__WHAT IS REQUIRED__
Go through the material below and copy each line where the word "degrees" appears.

__TASK INPUTS__

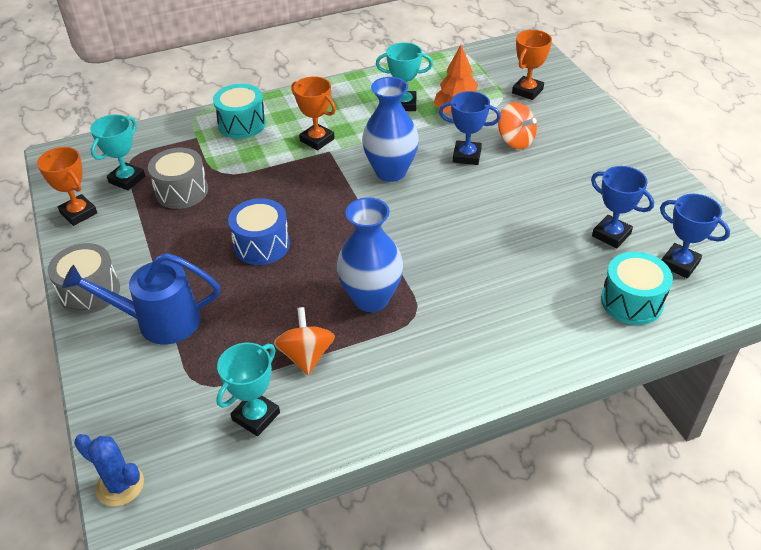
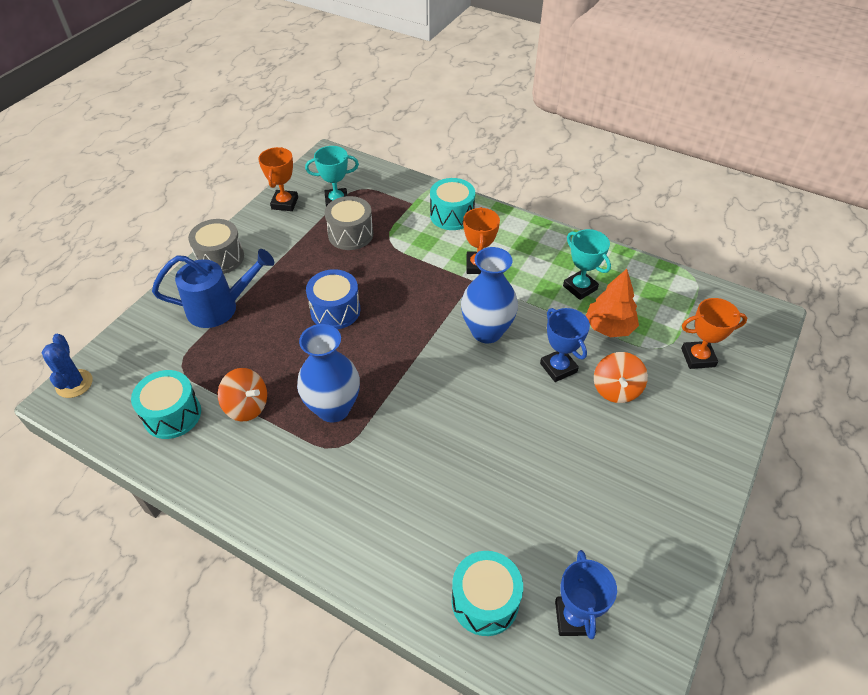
camera: 50 degrees right, 5 degrees up
(159, 321) = (220, 308): blue watering can -> blue watering can turned 120 degrees clockwise
(256, 416) = (172, 415): turquoise trophy -> turquoise drum
(306, 356) = (247, 406): orange spinning top -> orange spinning top turned 75 degrees clockwise
(611, 235) = (561, 536): blue trophy -> none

__EXERCISE ANSWER__
camera: 50 degrees right, 5 degrees up
(159, 321) = (220, 308): blue watering can -> blue watering can turned 120 degrees clockwise
(306, 356) = (247, 406): orange spinning top -> orange spinning top turned 75 degrees clockwise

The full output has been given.